*** Opening of EXERCISE MATERIAL ***
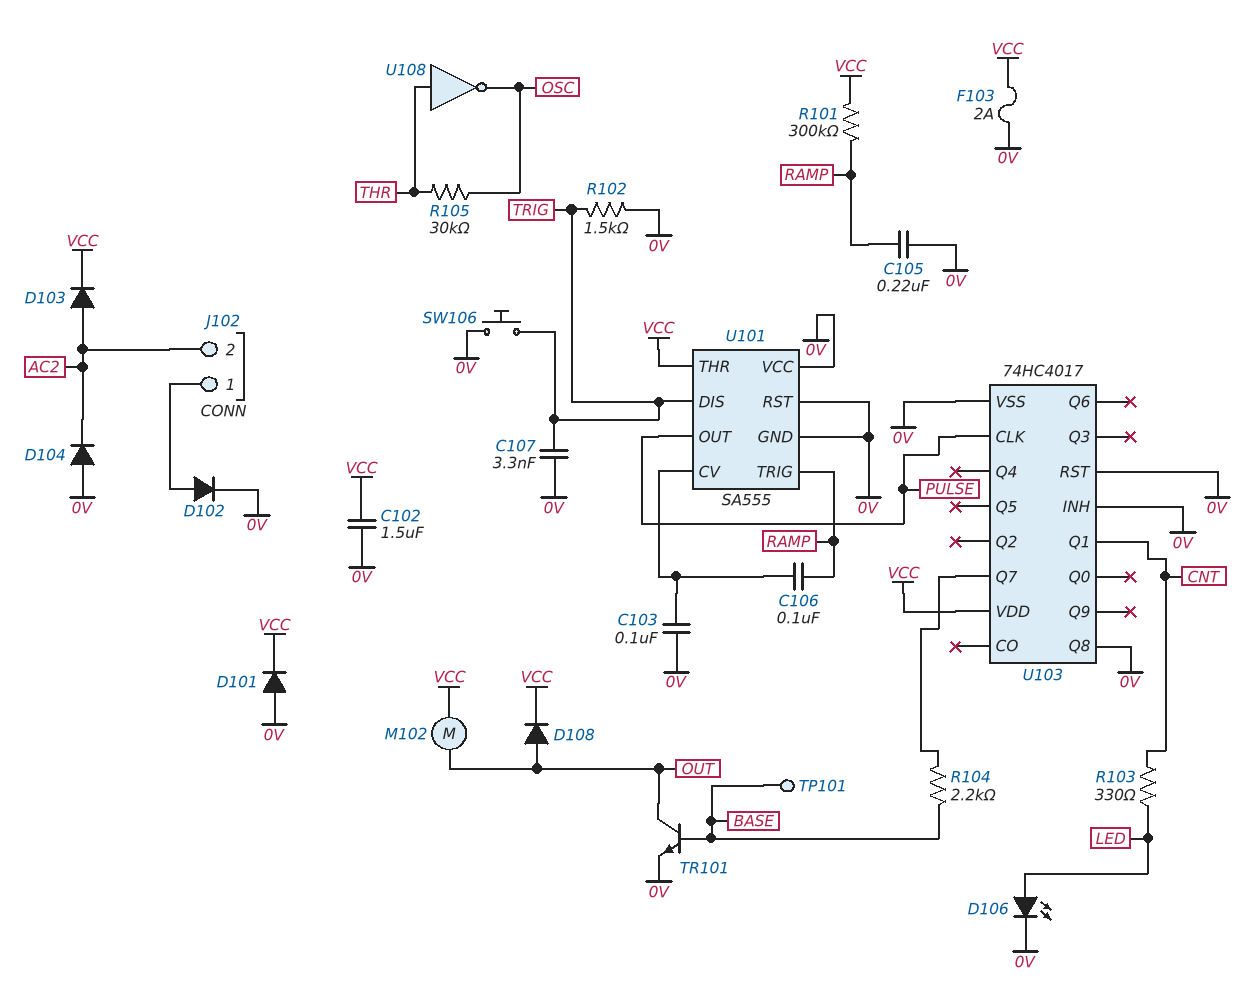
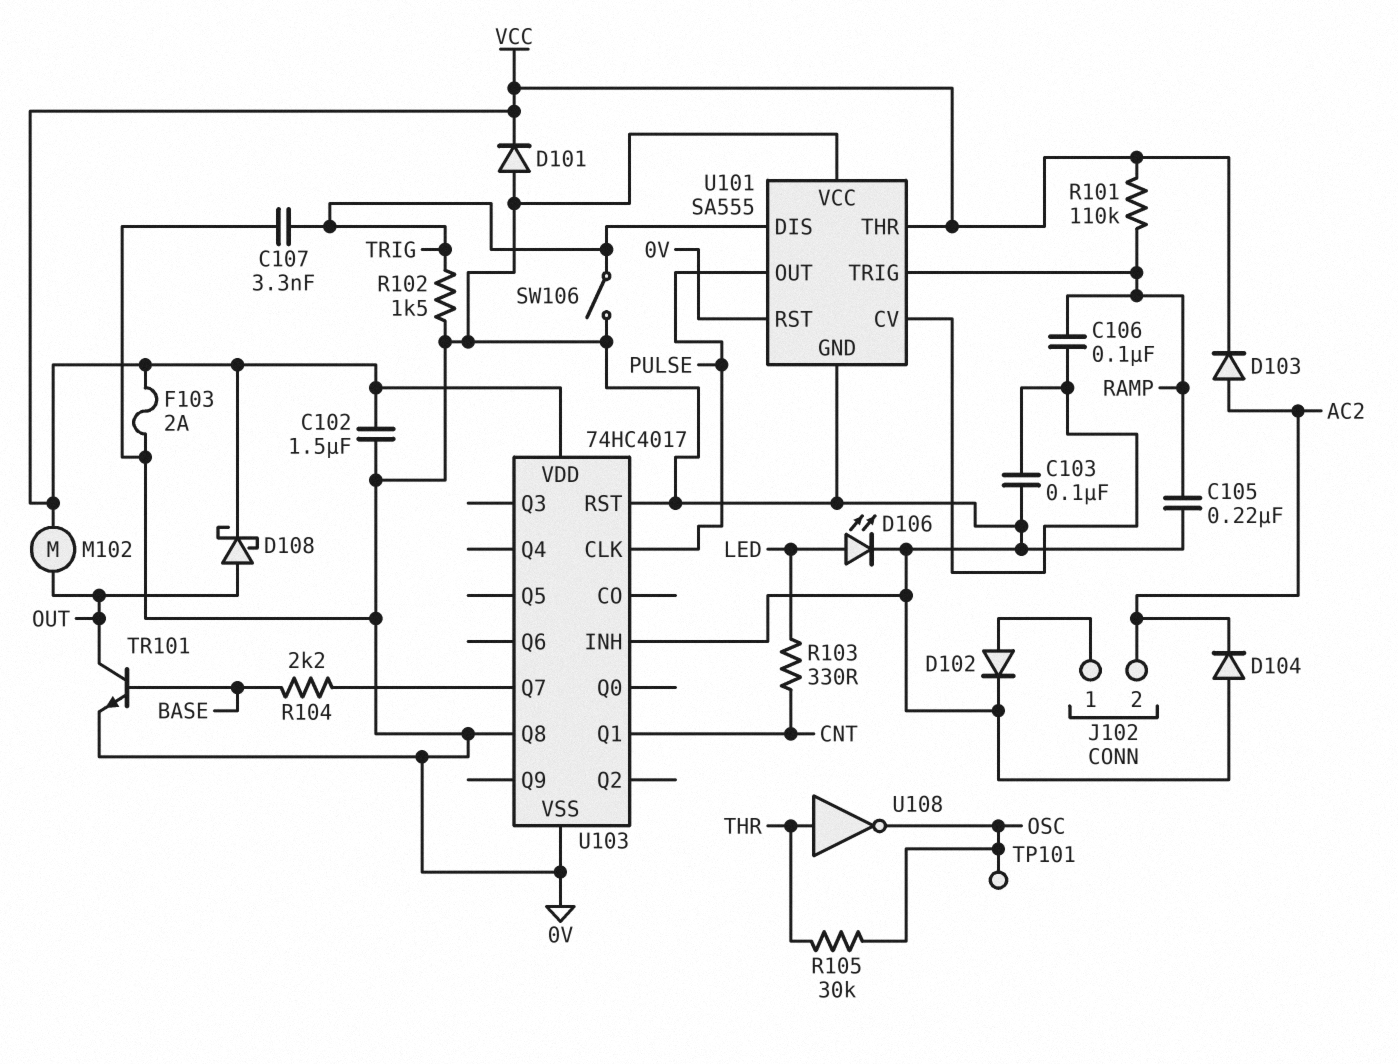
D108: diode (A OUT, K VCC) -> schottky (A OUT, K VCC)
R101: 300k (RAMP, VCC) -> 110k (RAMP, VCC)
SW106: button (0V, TRIG) -> switch (0V, TRIG)
TP101: test point (BASE) -> test point (OSC)

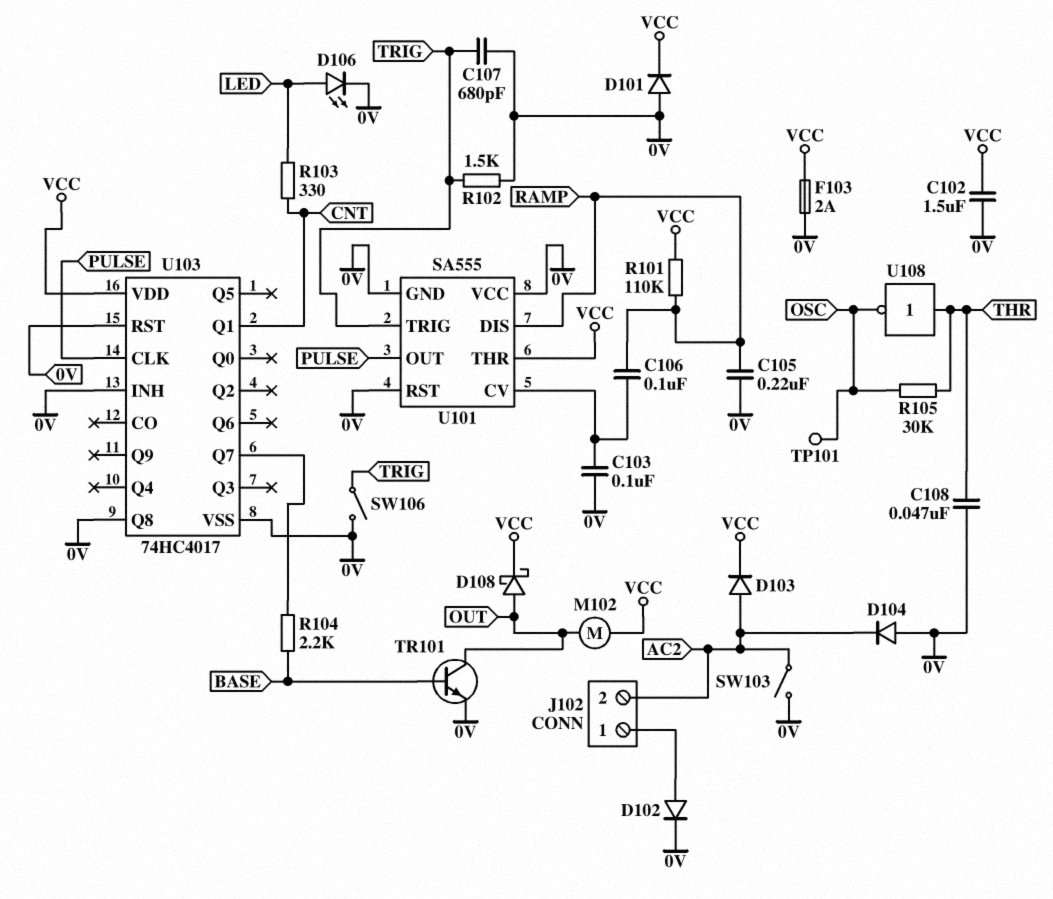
C107: 3.3nF (0V, TRIG) -> 680pF (0V, TRIG)
C108: none -> 47nF (0V, THR)
SW103: none -> switch (0V, AC2)
U101 pin DIS: TRIG -> RAMP
U101 pin TRIG: RAMP -> TRIG

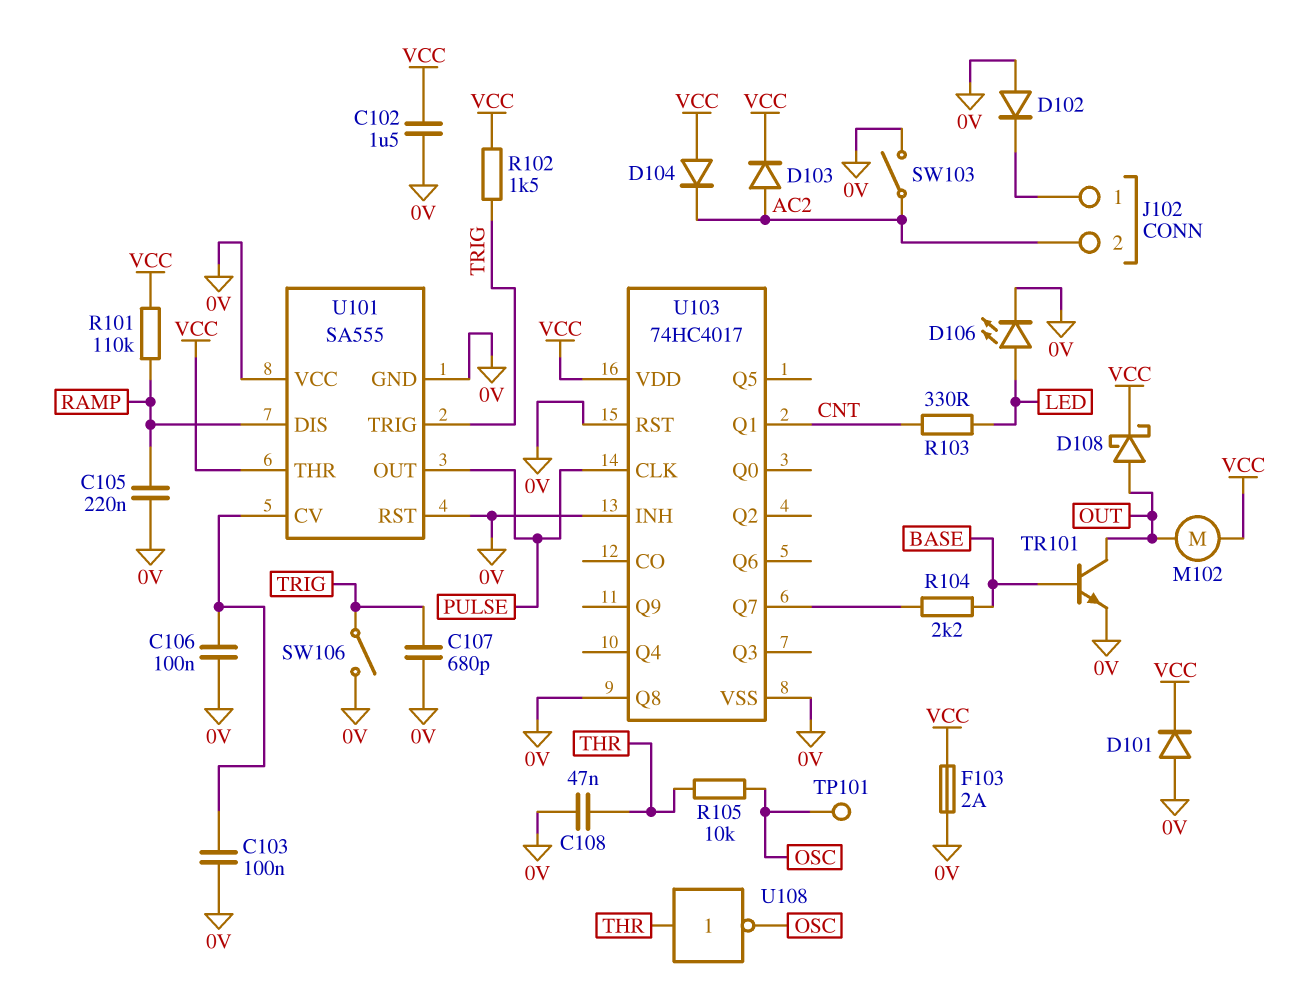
C106: 100nF (RAMP, U101/CV) -> 100nF (0V, U101/CV)
D102: diode (A J102/1, K 0V) -> diode (A 0V, K J102/1)
D104: diode (A 0V, K AC2) -> diode (A VCC, K AC2)
R102: 1.5k (0V, TRIG) -> 1.5k (TRIG, VCC)
R105: 30k (OSC, THR) -> 10k (OSC, THR)

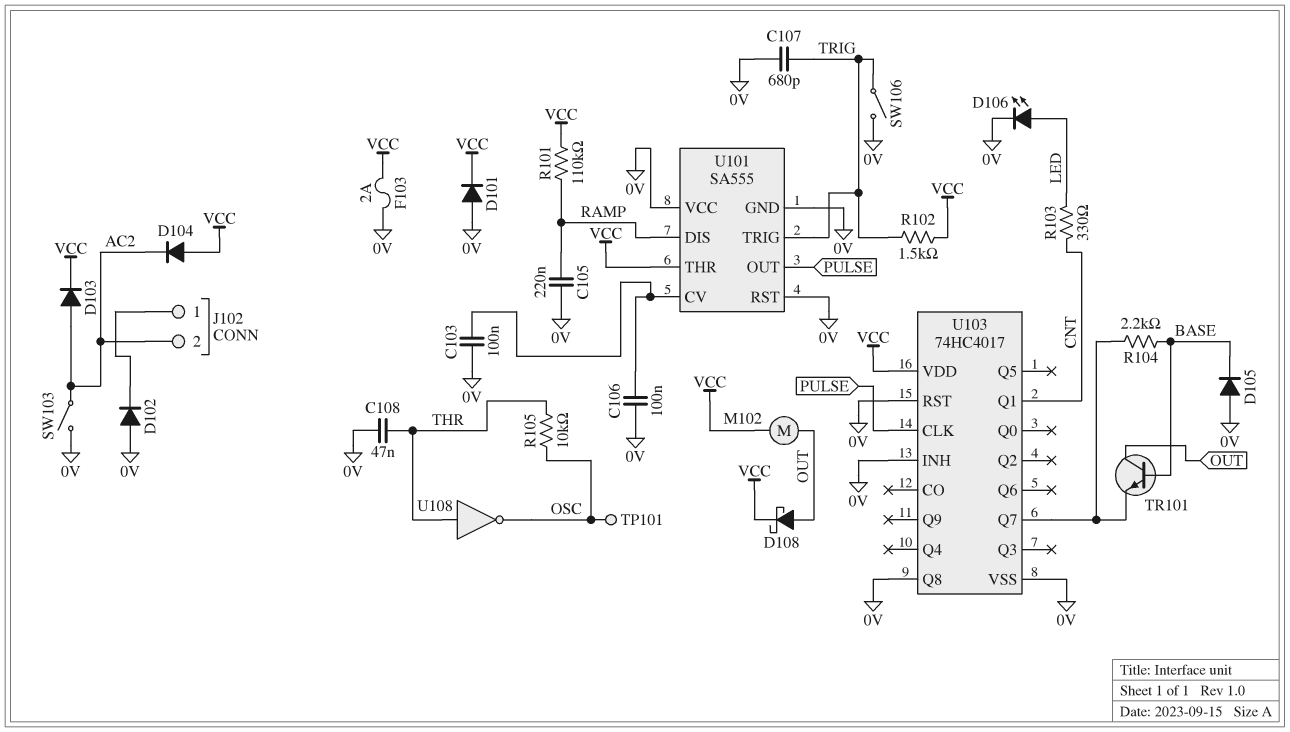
C102: 1.5uF (0V, VCC) -> none
D105: none -> diode (A 0V, K BASE)
TR101: NPN (B BASE, C OUT, E 0V) -> NPN (B BASE, C OUT, E U103/Q7)

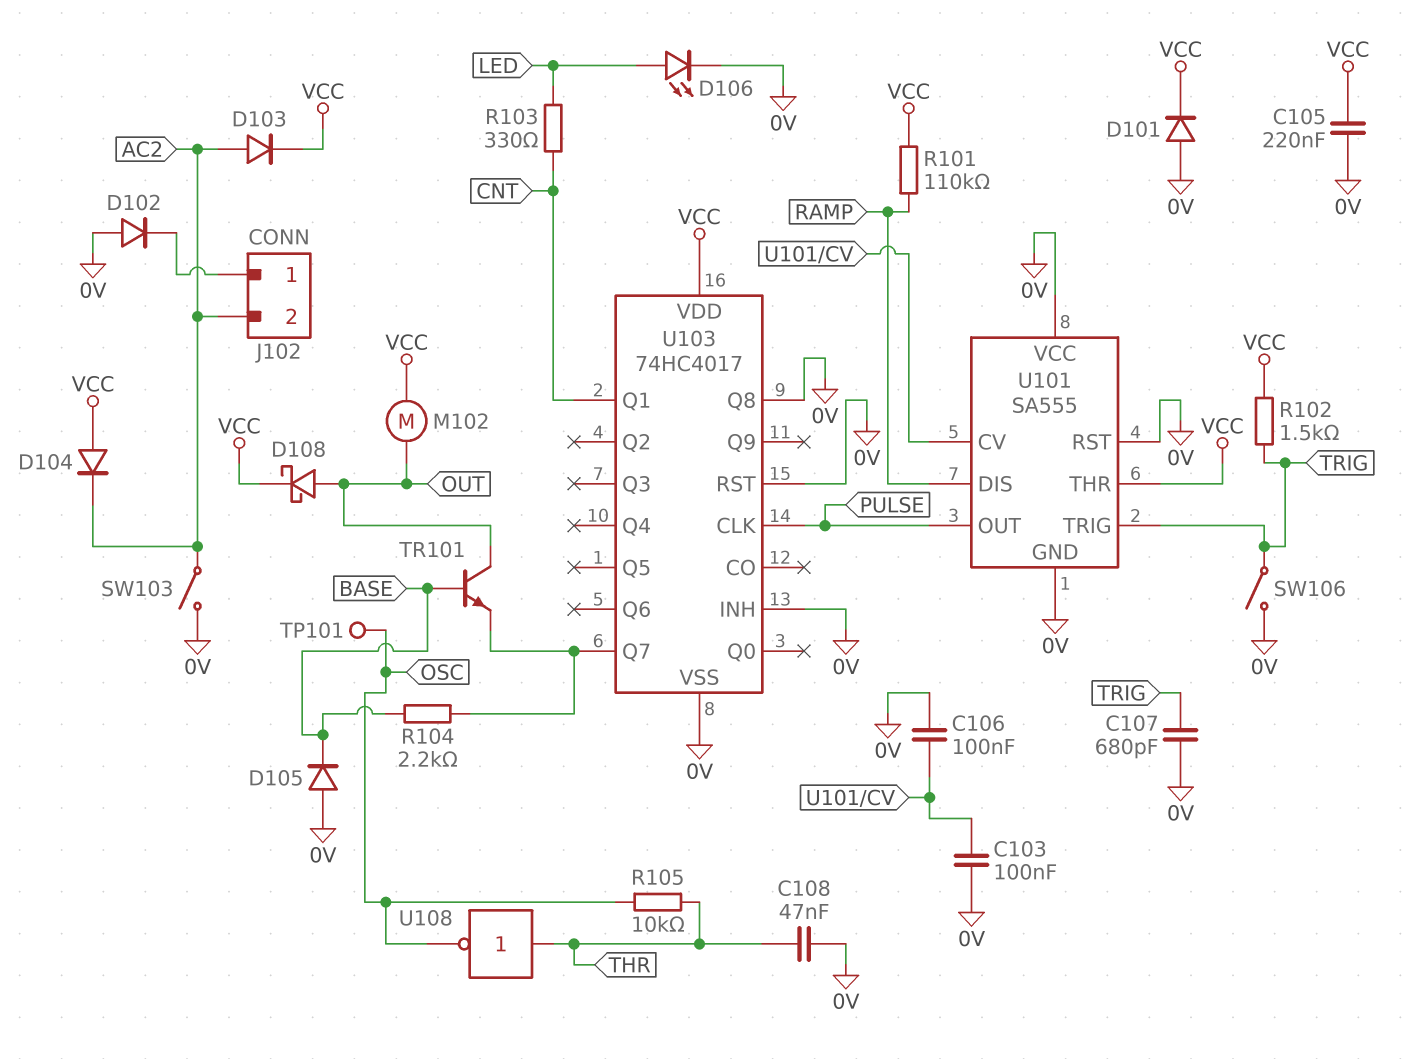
C105: 220nF (0V, RAMP) -> 220nF (0V, VCC)
F103: 2A (0V, VCC) -> none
*** Close of EXERCISE MATERIAL ***
◆ WHAT TO DO:
Copy exactly the lines running from the beginning of the listing through the line that has "C106: 100nF (RAMP, U101/CV)". Drop the pictures.

◆ TASK RESPONSE:
D108: diode (A OUT, K VCC) -> schottky (A OUT, K VCC)
R101: 300k (RAMP, VCC) -> 110k (RAMP, VCC)
SW106: button (0V, TRIG) -> switch (0V, TRIG)
TP101: test point (BASE) -> test point (OSC)

C107: 3.3nF (0V, TRIG) -> 680pF (0V, TRIG)
C108: none -> 47nF (0V, THR)
SW103: none -> switch (0V, AC2)
U101 pin DIS: TRIG -> RAMP
U101 pin TRIG: RAMP -> TRIG

C106: 100nF (RAMP, U101/CV) -> 100nF (0V, U101/CV)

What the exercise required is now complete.